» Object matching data

:::

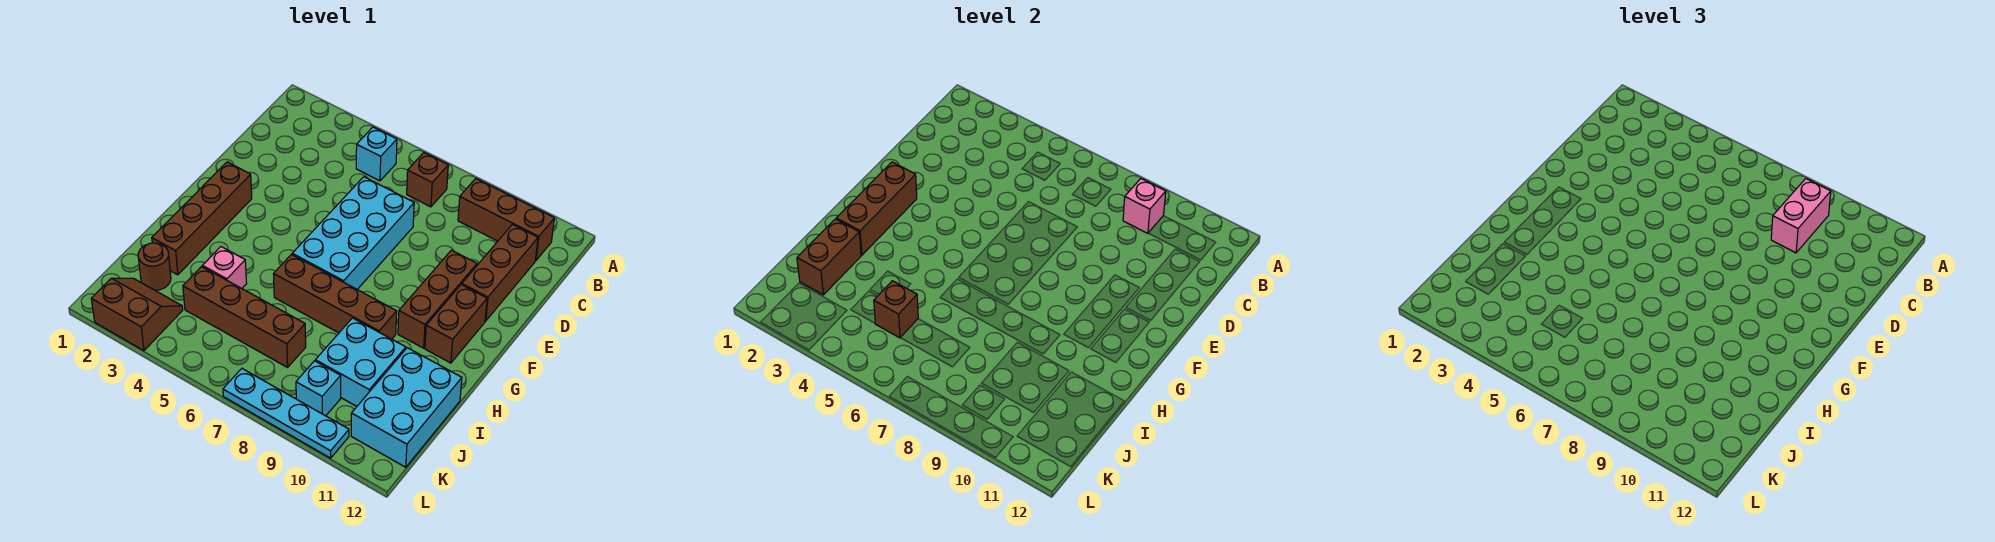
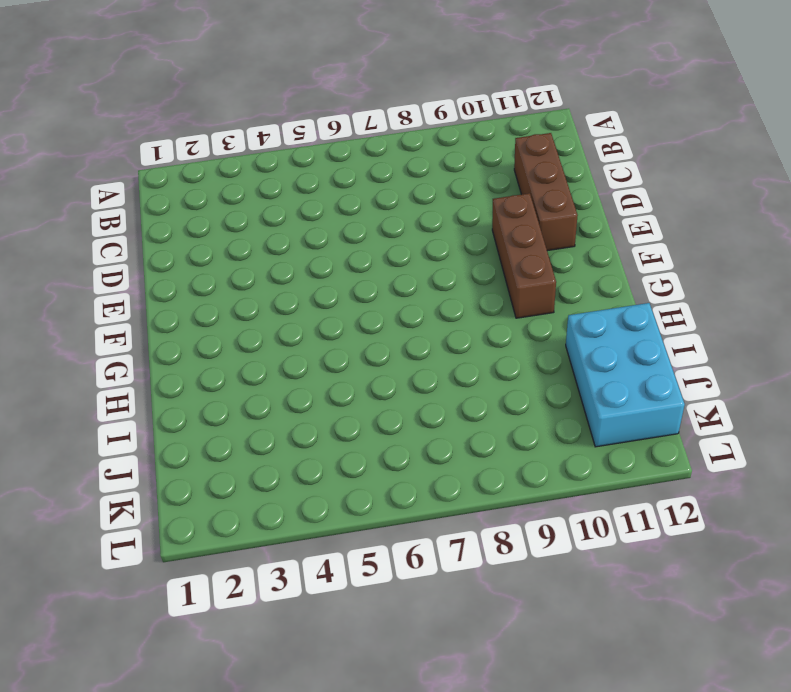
none -> cyan brick B5 level 1
none -> brown brick B7 level 1
none -> brown brick B9:B11 level 1

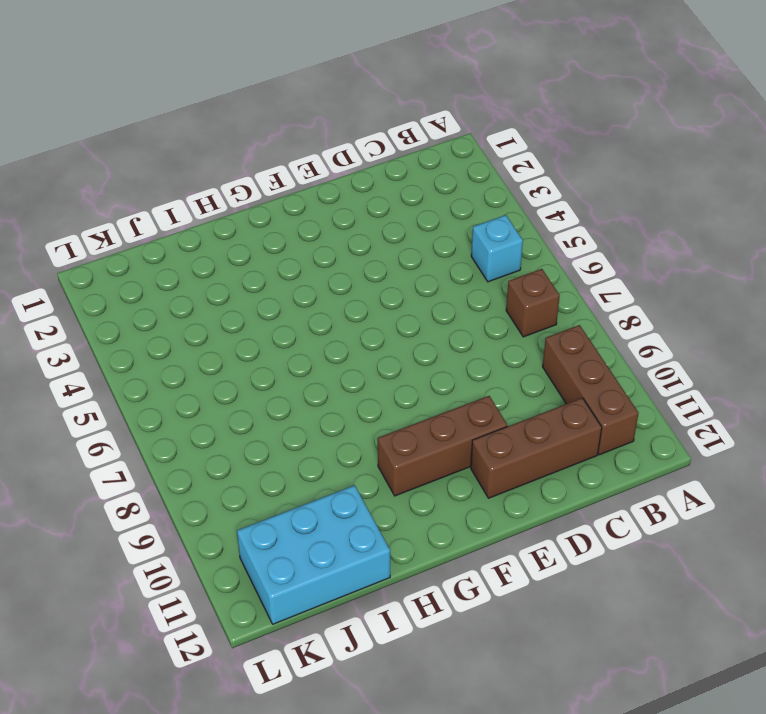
none -> cyan brick D6:G7 level 1
none -> brown brick F2:I2 level 1
none -> brown brick F11:G11 level 1

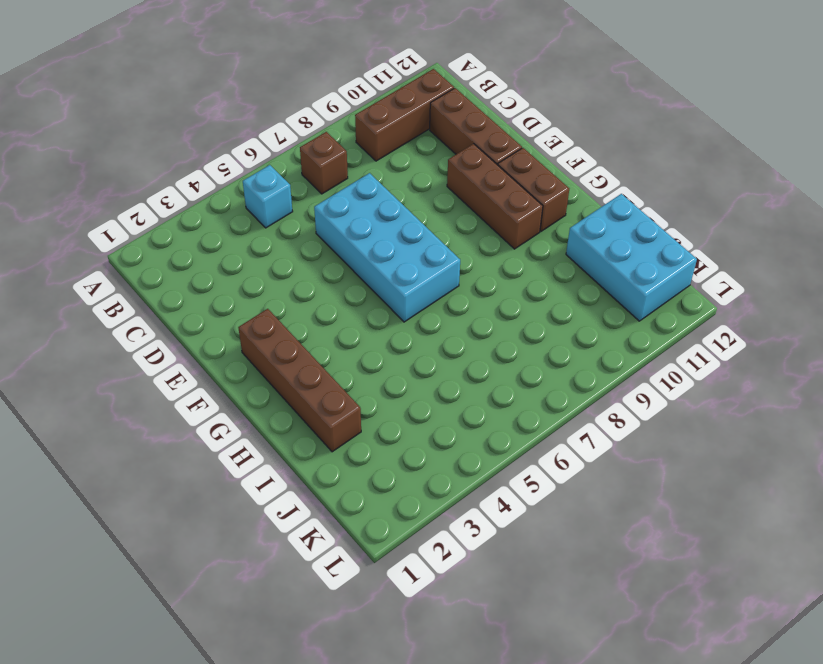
none -> brown brick H6:H9 level 1
none -> pink brick I4 level 1
none -> cyan brick I9:J10 level 1

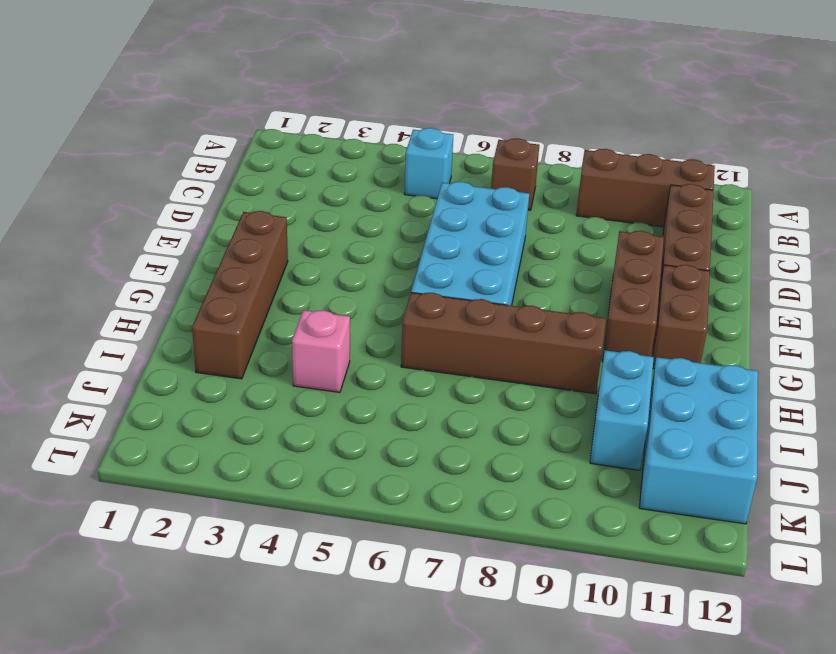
cyan brick I10:J10 level 1 -> cyan brick I9:J10 level 1
none -> brown round brick J2 level 1
none -> brown brick J4:J7 level 1
none -> brown slope K2:L3 level 1 top L

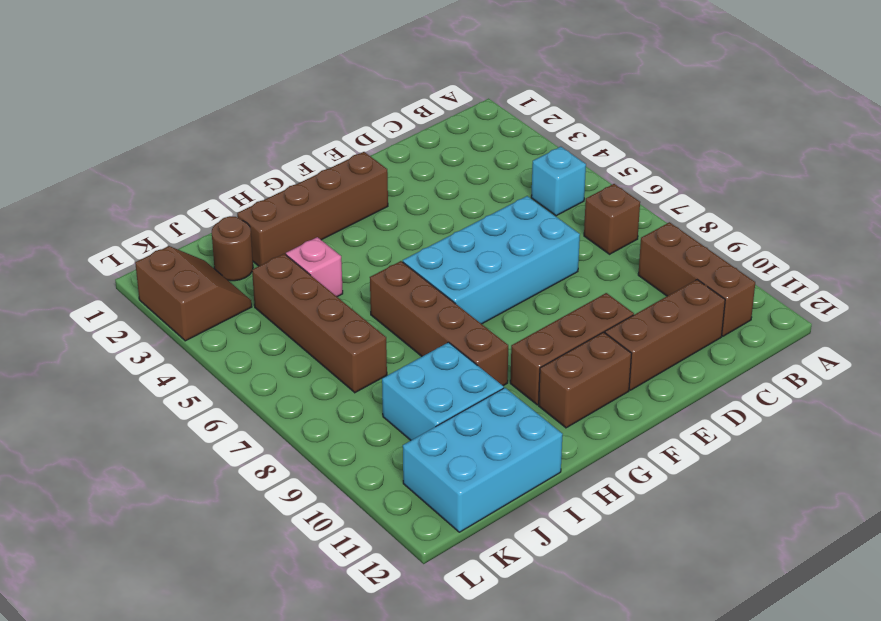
none -> cyan brick K9 level 1
none -> cyan plate L7:L10 level 1
none -> pink brick B9 level 2

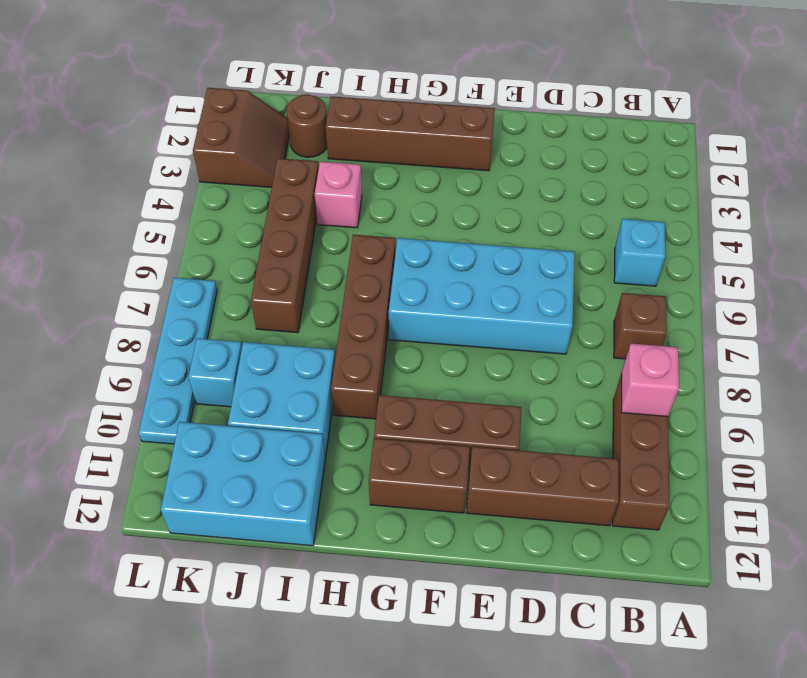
none -> brown brick F2:H2 level 2
none -> brown brick I2:J2 level 2
none -> brown brick J5 level 2

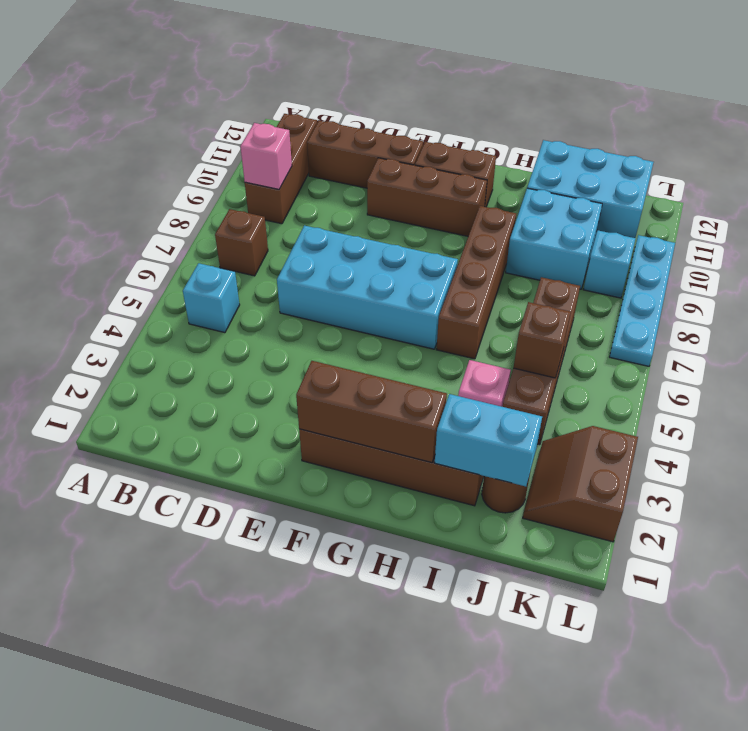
cyan brick I2:J2 level 2 -> brown brick I2:J2 level 2
none -> pink brick B9:C9 level 3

:::

» Directions
Your answer should be a single number: the count of lines in the entries that hold the string "brown".

» Response to this exercise
12